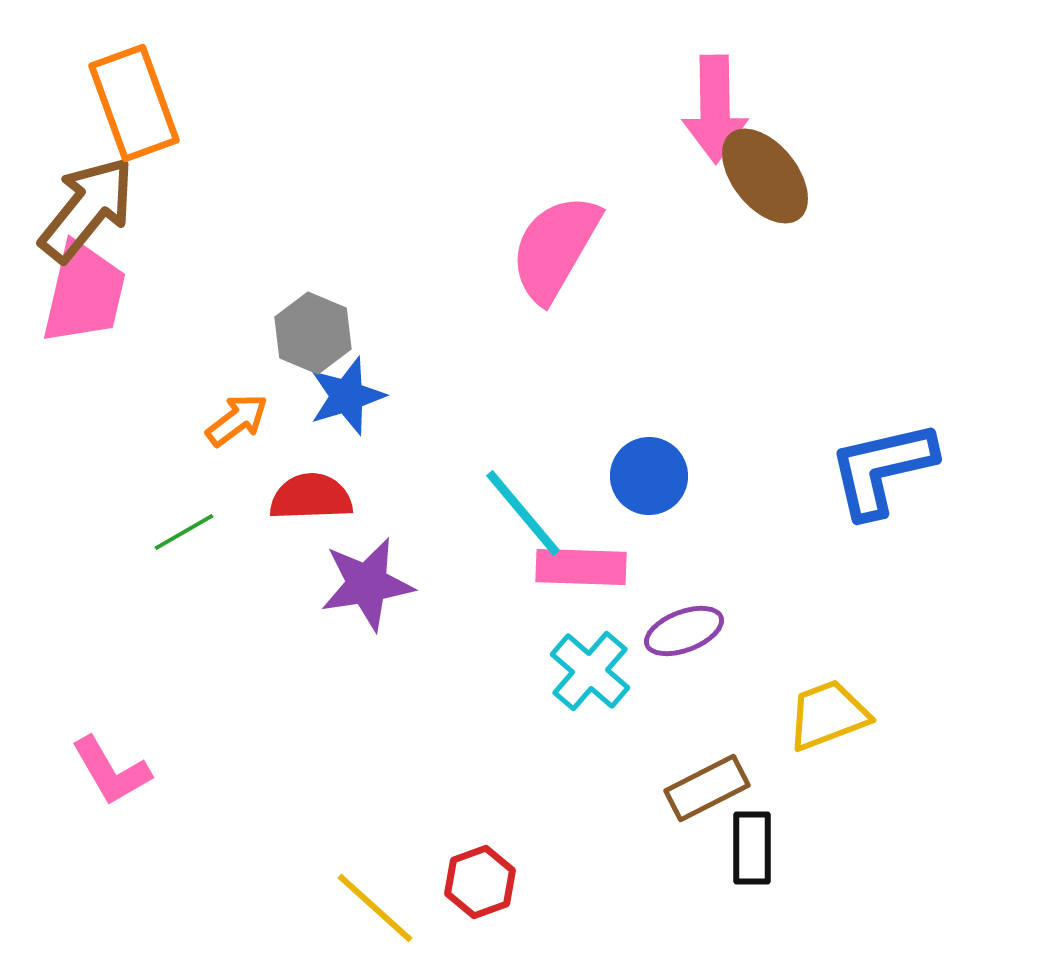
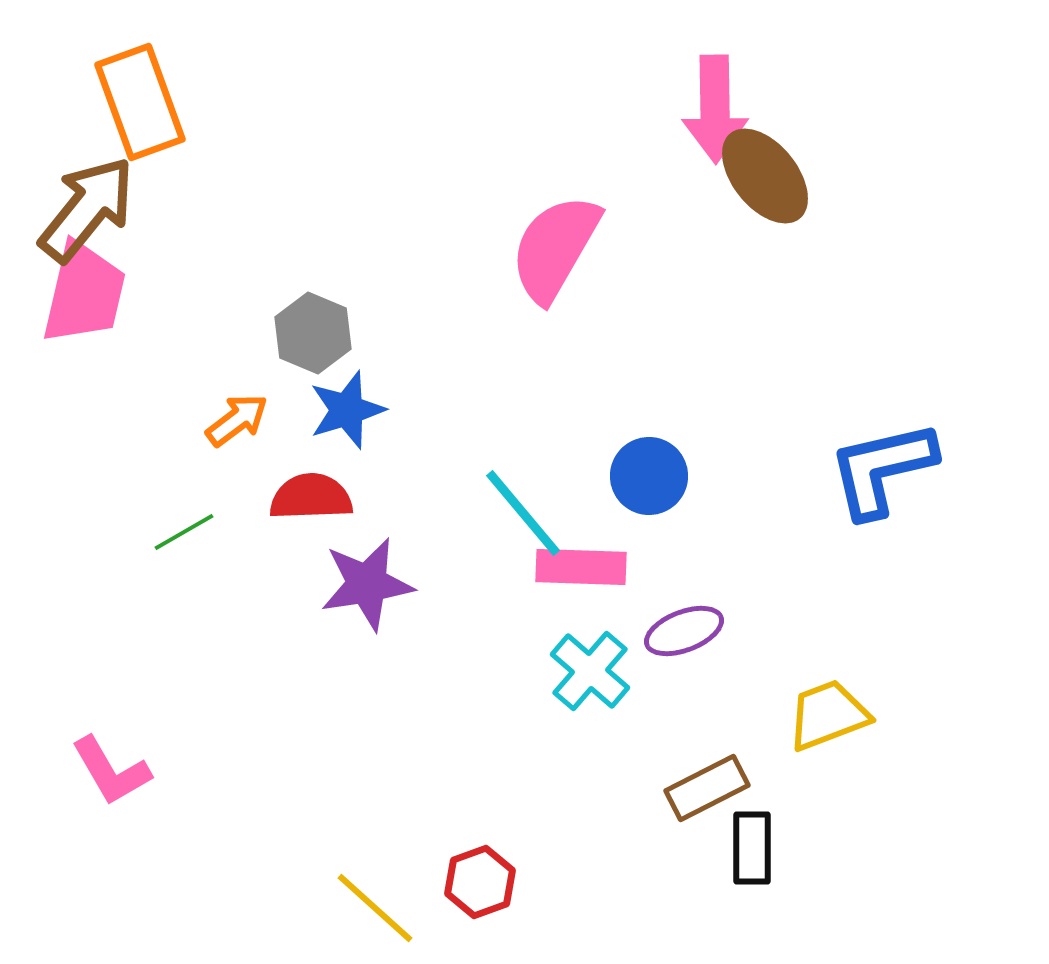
orange rectangle: moved 6 px right, 1 px up
blue star: moved 14 px down
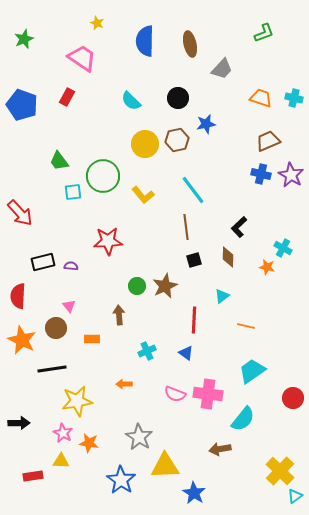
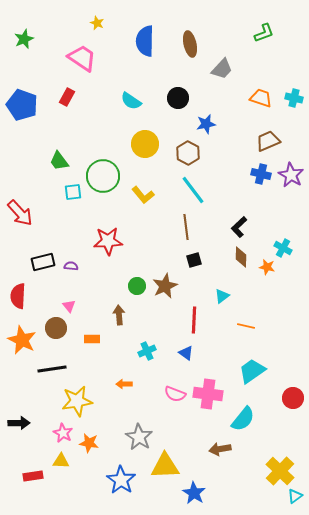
cyan semicircle at (131, 101): rotated 10 degrees counterclockwise
brown hexagon at (177, 140): moved 11 px right, 13 px down; rotated 20 degrees counterclockwise
brown diamond at (228, 257): moved 13 px right
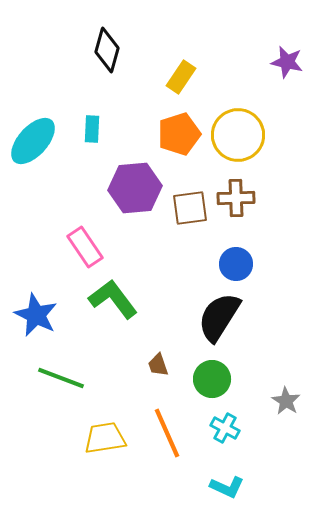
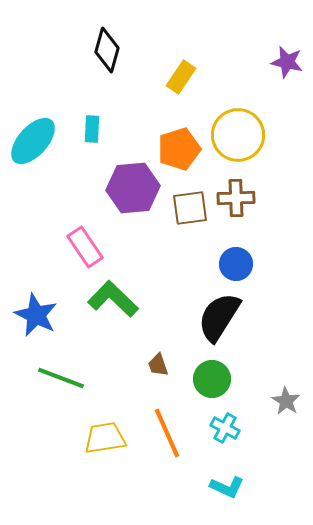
orange pentagon: moved 15 px down
purple hexagon: moved 2 px left
green L-shape: rotated 9 degrees counterclockwise
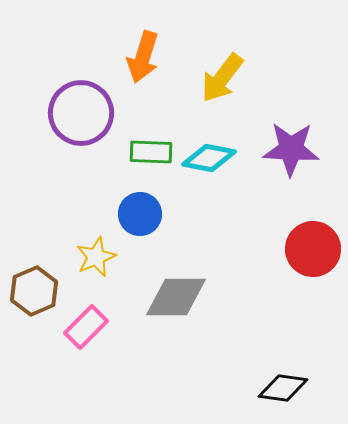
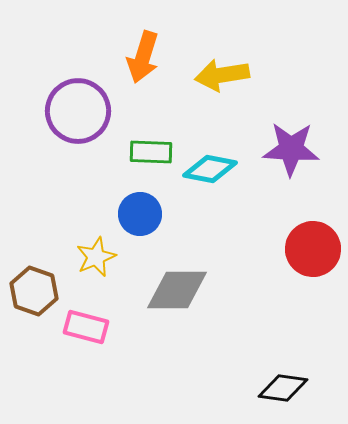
yellow arrow: moved 3 px up; rotated 44 degrees clockwise
purple circle: moved 3 px left, 2 px up
cyan diamond: moved 1 px right, 11 px down
brown hexagon: rotated 18 degrees counterclockwise
gray diamond: moved 1 px right, 7 px up
pink rectangle: rotated 60 degrees clockwise
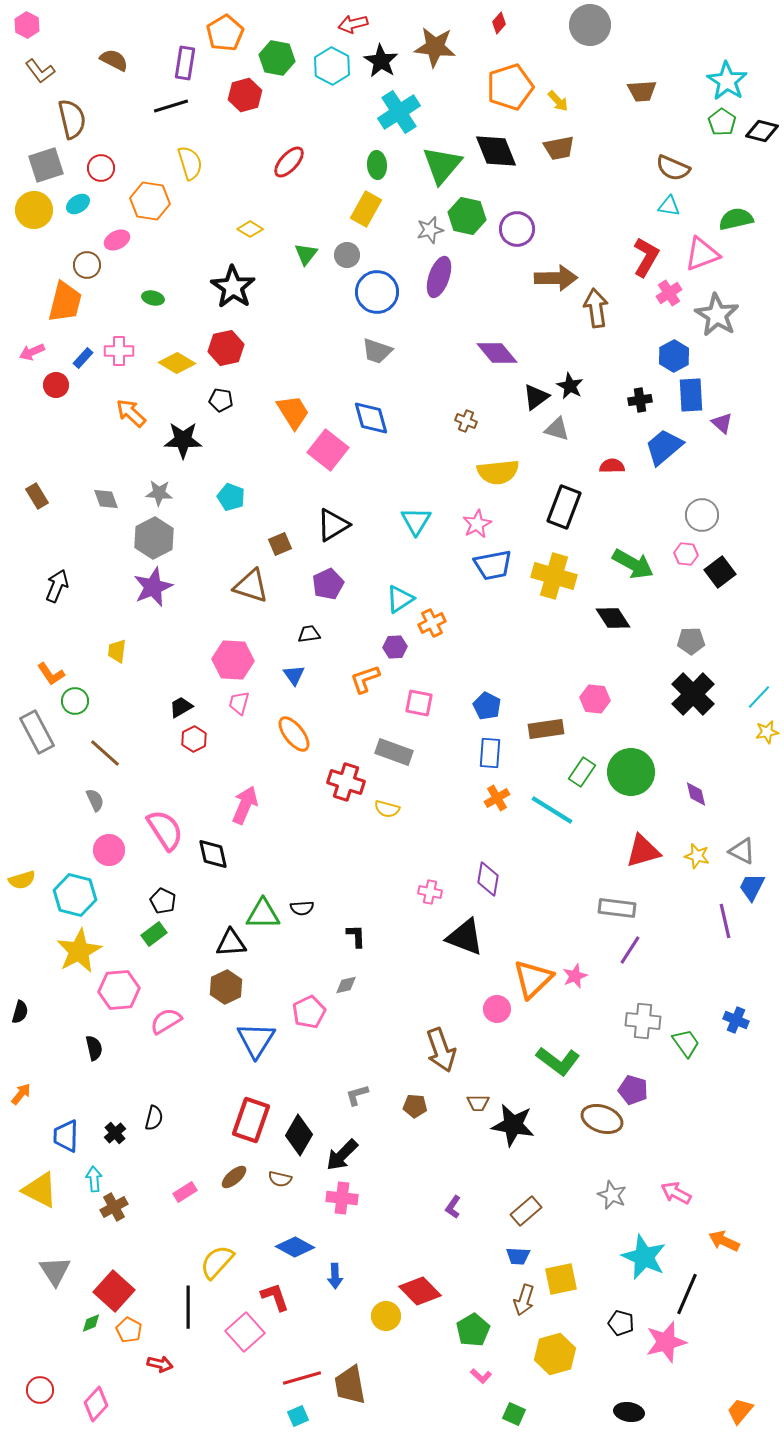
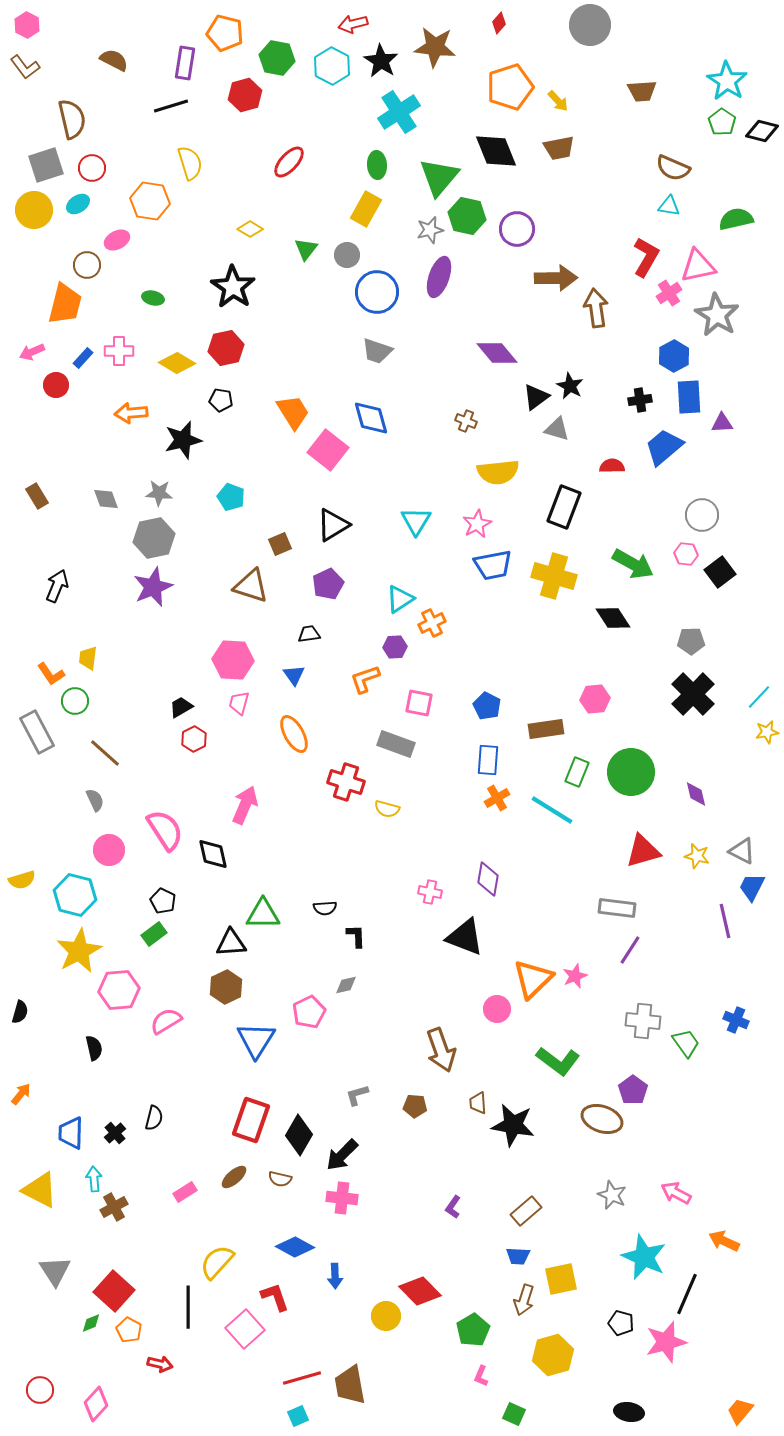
orange pentagon at (225, 33): rotated 27 degrees counterclockwise
brown L-shape at (40, 71): moved 15 px left, 4 px up
green triangle at (442, 165): moved 3 px left, 12 px down
red circle at (101, 168): moved 9 px left
green triangle at (306, 254): moved 5 px up
pink triangle at (702, 254): moved 4 px left, 12 px down; rotated 9 degrees clockwise
orange trapezoid at (65, 302): moved 2 px down
blue rectangle at (691, 395): moved 2 px left, 2 px down
orange arrow at (131, 413): rotated 48 degrees counterclockwise
purple triangle at (722, 423): rotated 45 degrees counterclockwise
black star at (183, 440): rotated 15 degrees counterclockwise
gray hexagon at (154, 538): rotated 15 degrees clockwise
yellow trapezoid at (117, 651): moved 29 px left, 7 px down
pink hexagon at (595, 699): rotated 12 degrees counterclockwise
orange ellipse at (294, 734): rotated 9 degrees clockwise
gray rectangle at (394, 752): moved 2 px right, 8 px up
blue rectangle at (490, 753): moved 2 px left, 7 px down
green rectangle at (582, 772): moved 5 px left; rotated 12 degrees counterclockwise
black semicircle at (302, 908): moved 23 px right
purple pentagon at (633, 1090): rotated 20 degrees clockwise
brown trapezoid at (478, 1103): rotated 85 degrees clockwise
blue trapezoid at (66, 1136): moved 5 px right, 3 px up
pink square at (245, 1332): moved 3 px up
yellow hexagon at (555, 1354): moved 2 px left, 1 px down
pink L-shape at (481, 1376): rotated 70 degrees clockwise
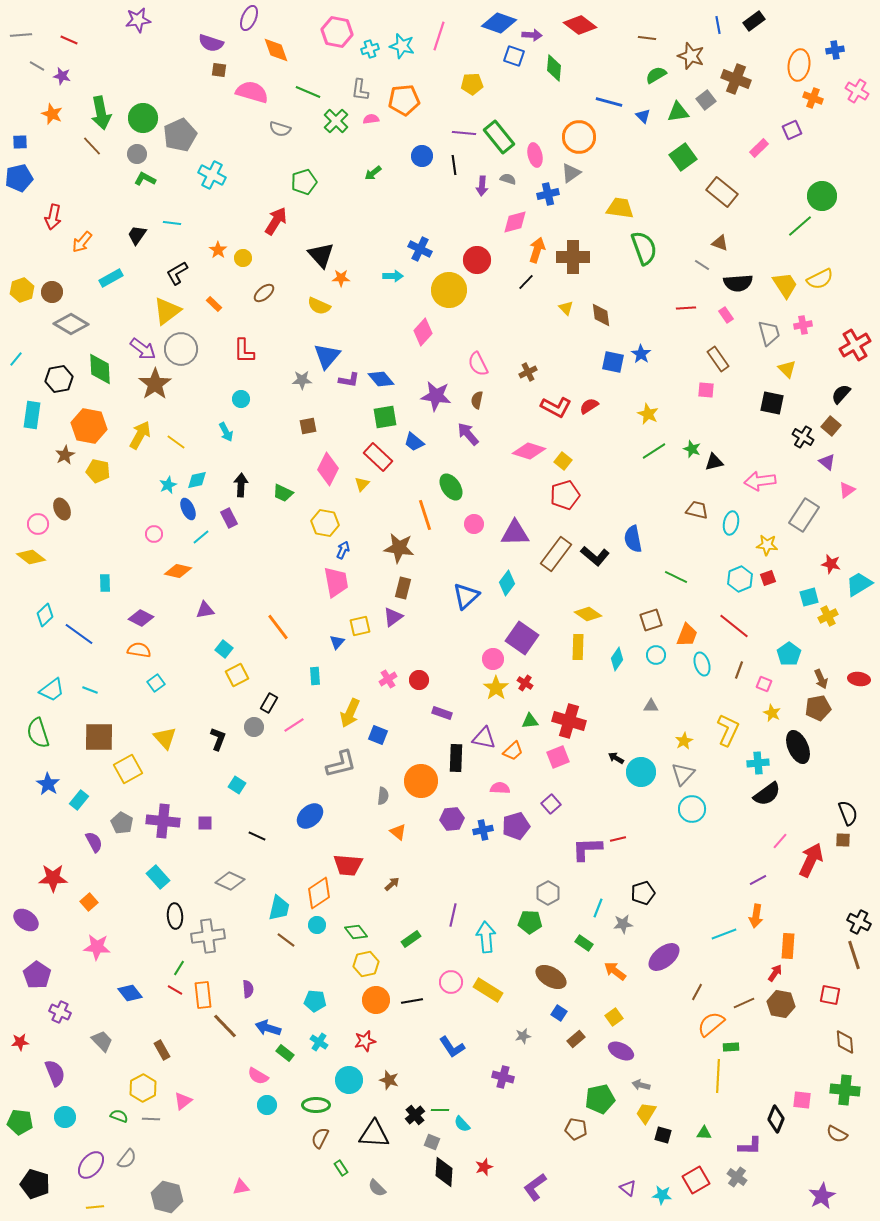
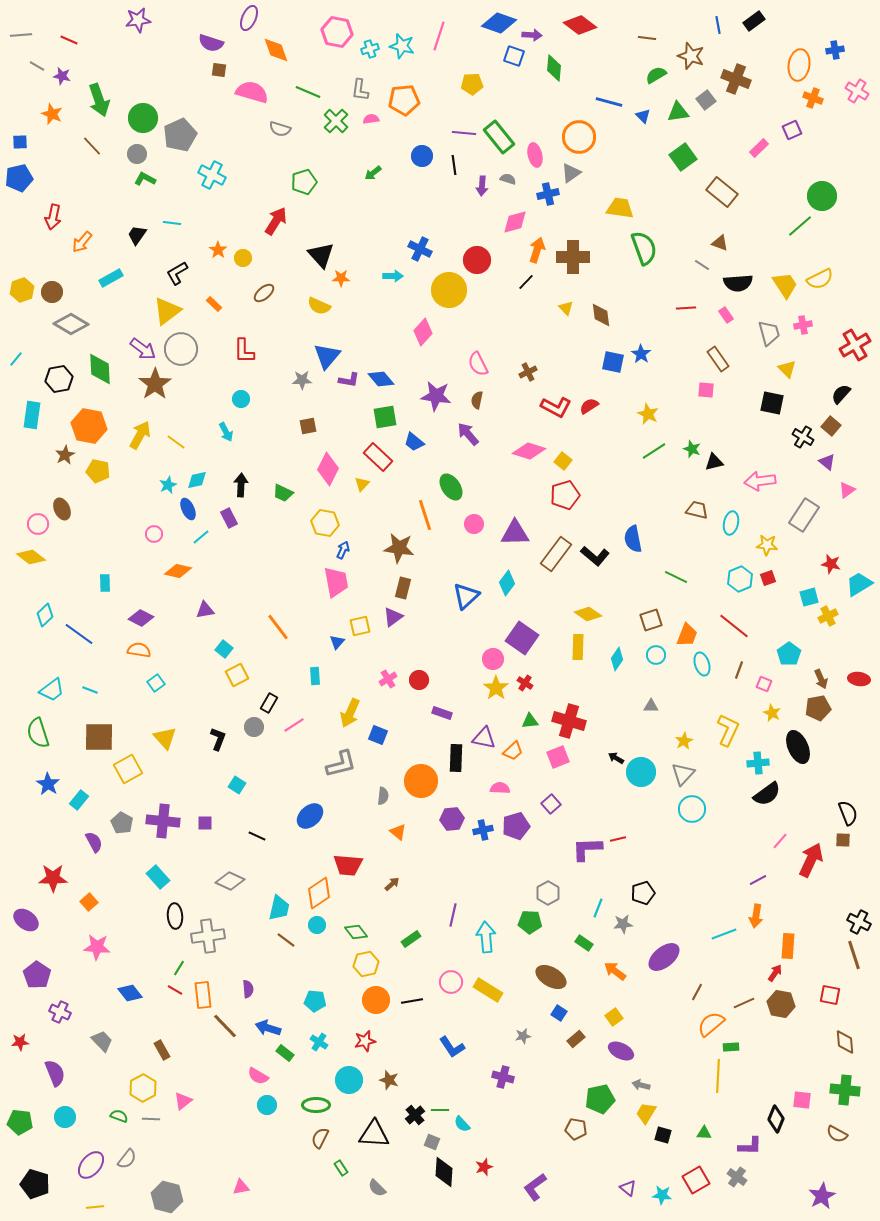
green arrow at (101, 113): moved 2 px left, 13 px up; rotated 8 degrees counterclockwise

________________

EXERCISE DIRECTIONS:
Lines from the one containing "pink L-shape at" through the end of the listing, both included, are to be restated exactly, and pictures are to be left out.

EXERCISE RESULT:
pink L-shape at (481, 1376): rotated 70 degrees clockwise
green arrow at (101, 113): moved 2 px left, 13 px up; rotated 8 degrees counterclockwise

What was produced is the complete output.